### Supplied data ###
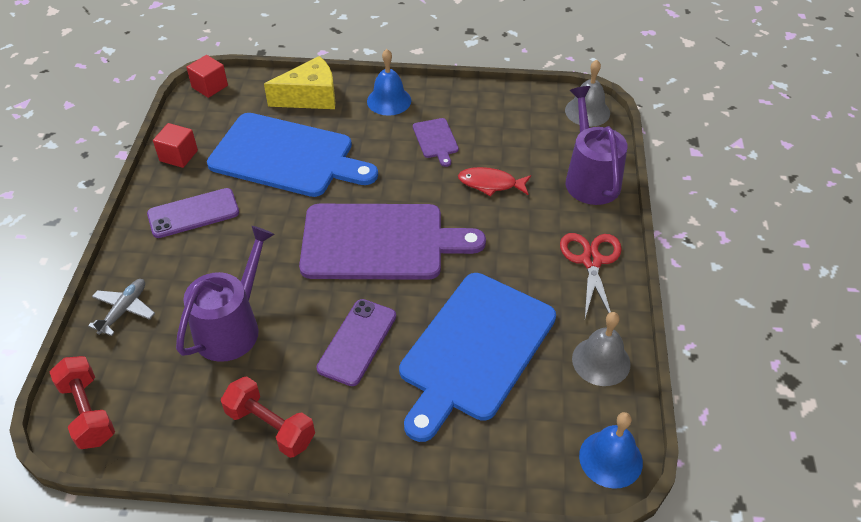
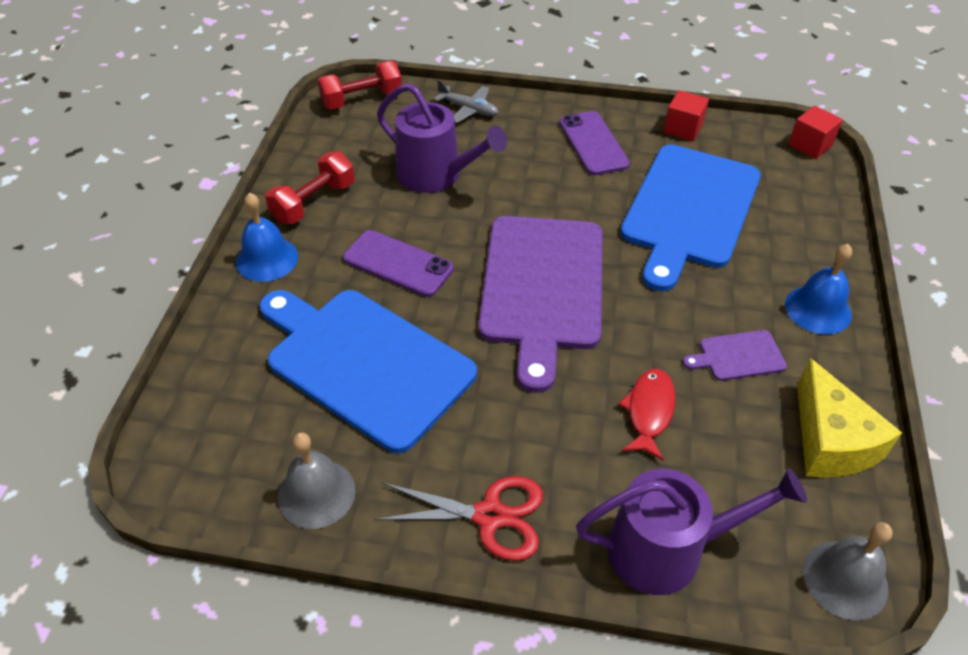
camera: 95 degrees right, 0 degrees up
(310, 97) = (808, 230): yellow cheese -> yellow cheese (830, 441)
(610, 459) = (179, 476): blue bell -> blue bell (267, 259)

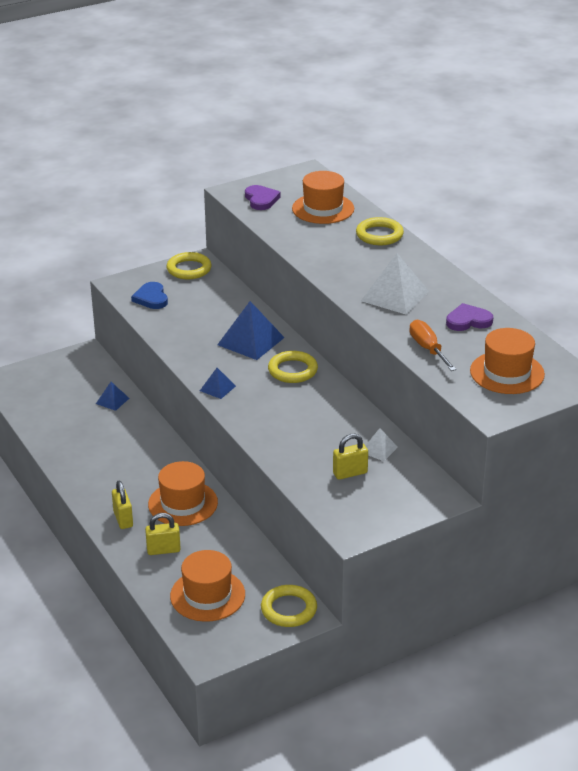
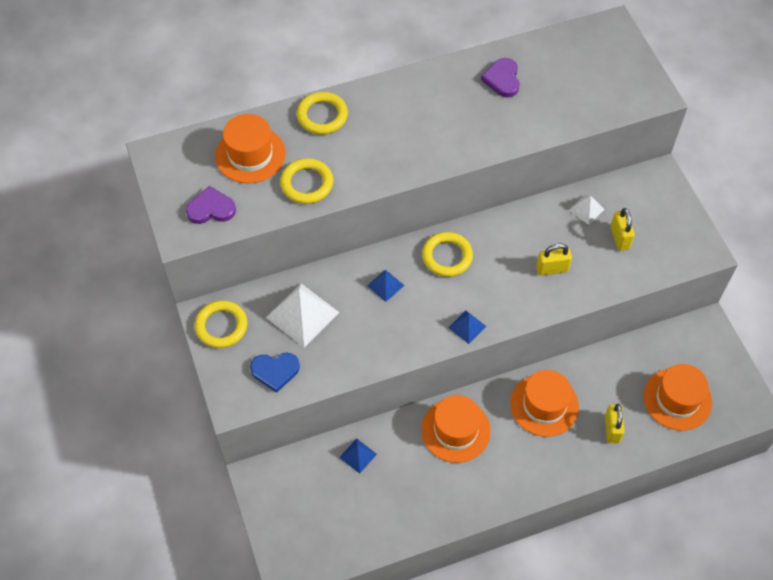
camera: 80 degrees left, 25 degrees up
(123, 519) = (562, 461): yellow padlock -> yellow padlock (552, 269)
(251, 341) = (385, 285): blue pyramid -> blue pyramid, size x0.52
(289, 609) = (699, 338): yellow ring -> yellow ring (307, 183)
(395, 296) = (447, 126): white pyramid -> white pyramid (302, 314)
(428, 349) = (546, 119): orange screwdriver -> none
(507, 373) = (593, 71): orange hat -> orange hat (455, 430)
###
Task description - None of the lines before the one containing "(428, 349) = (546, 119): orange" belong in the answer; reproduce that line and all later lines of the records exactly.

Result below -
(428, 349) = (546, 119): orange screwdriver -> none
(507, 373) = (593, 71): orange hat -> orange hat (455, 430)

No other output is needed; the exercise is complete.